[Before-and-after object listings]
= Beginning of Section =
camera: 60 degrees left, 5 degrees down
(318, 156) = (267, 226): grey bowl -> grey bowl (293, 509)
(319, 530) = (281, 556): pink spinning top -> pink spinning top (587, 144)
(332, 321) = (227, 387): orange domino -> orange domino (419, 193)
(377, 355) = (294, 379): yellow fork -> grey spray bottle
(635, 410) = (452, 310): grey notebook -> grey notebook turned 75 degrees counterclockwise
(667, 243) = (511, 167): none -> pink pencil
= End of Section =
▶ WHAT IS BEING ASKED
Please go through the data above and copy each line containing the word "grey".

▶ EXERCISE ANSWER
(318, 156) = (267, 226): grey bowl -> grey bowl (293, 509)
(377, 355) = (294, 379): yellow fork -> grey spray bottle
(635, 410) = (452, 310): grey notebook -> grey notebook turned 75 degrees counterclockwise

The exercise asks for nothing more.